Exercise :: Across the records that follow, determine how many lines contain "AGND" and give only the resulting number.

Excerpted data ::
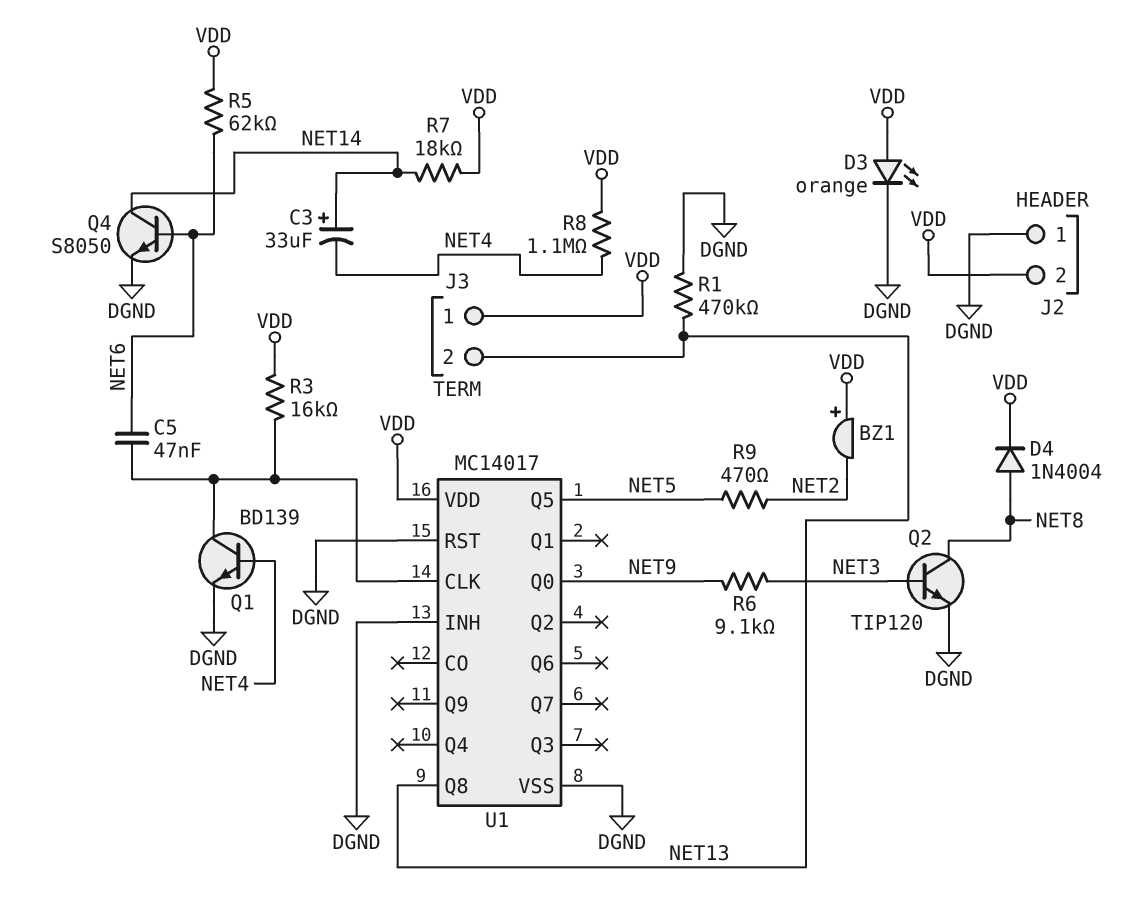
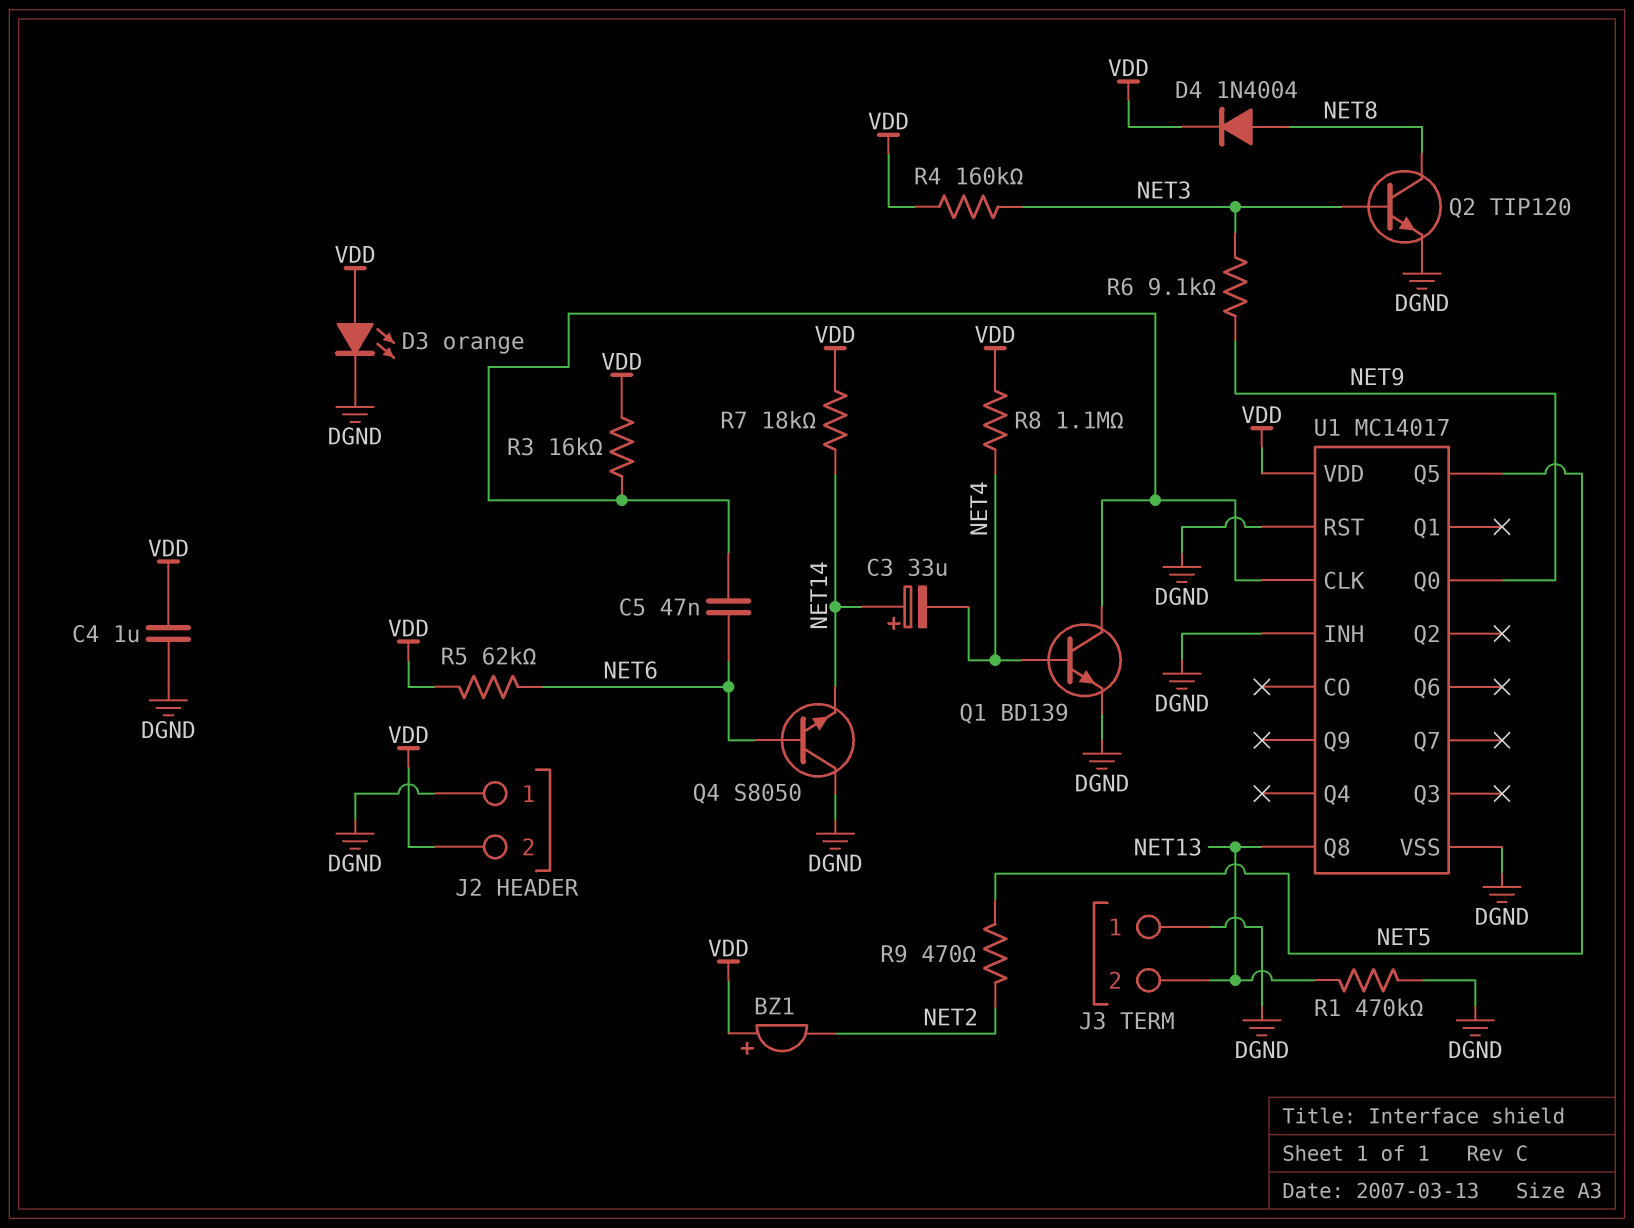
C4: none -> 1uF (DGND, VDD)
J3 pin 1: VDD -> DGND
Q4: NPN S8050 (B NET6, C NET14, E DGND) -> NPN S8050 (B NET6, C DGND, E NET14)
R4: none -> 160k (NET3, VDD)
---
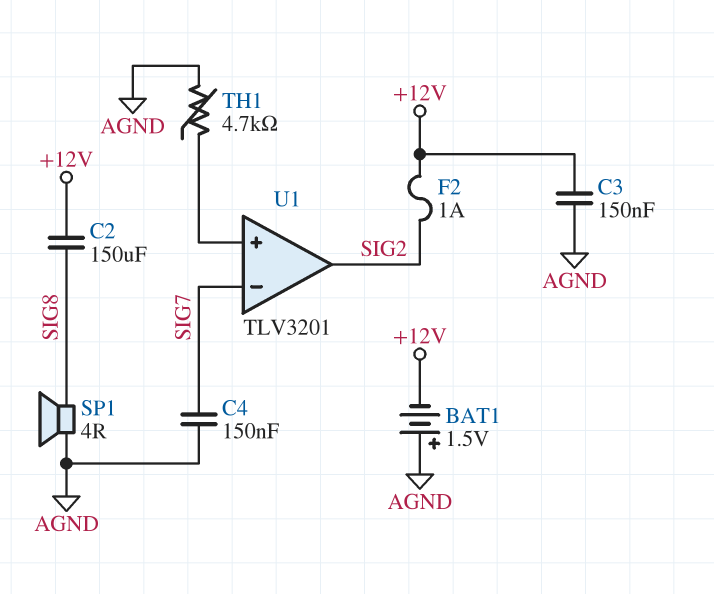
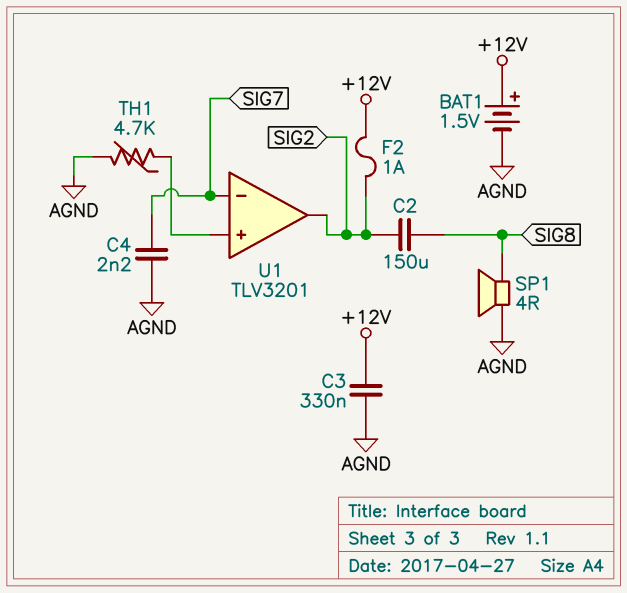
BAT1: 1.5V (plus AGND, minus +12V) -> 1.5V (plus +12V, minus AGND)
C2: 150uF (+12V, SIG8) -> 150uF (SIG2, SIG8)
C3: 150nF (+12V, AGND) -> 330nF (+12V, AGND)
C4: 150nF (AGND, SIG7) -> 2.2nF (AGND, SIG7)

Solution for this task :: 3